---------- GIVEN DATA

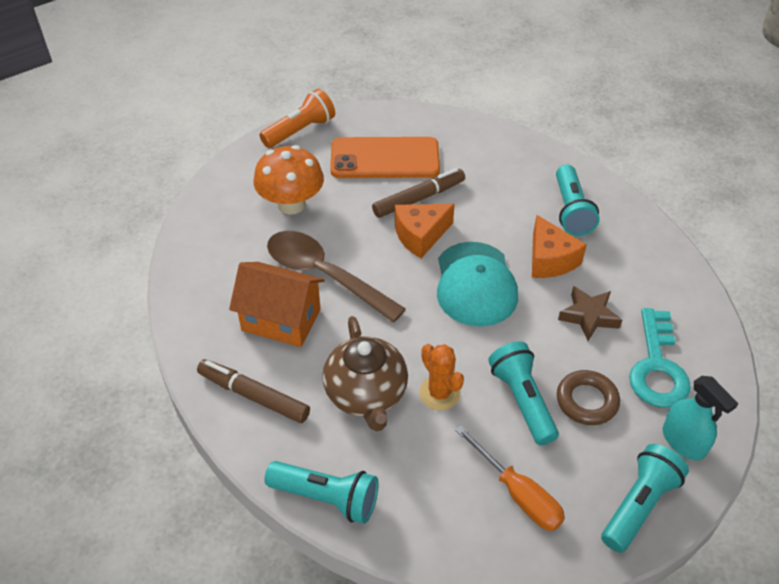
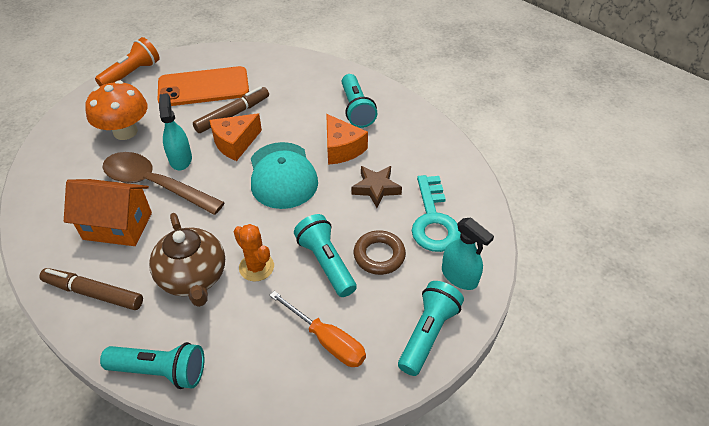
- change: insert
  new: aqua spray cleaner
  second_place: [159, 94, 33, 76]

--------------------

#### [WHAT THE TASK ASKS]
Please retype all of the material exactly, skipping whatever images it holds.

#### [WRITTEN ANSWER]
- change: insert
  new: aqua spray cleaner
  second_place: [159, 94, 33, 76]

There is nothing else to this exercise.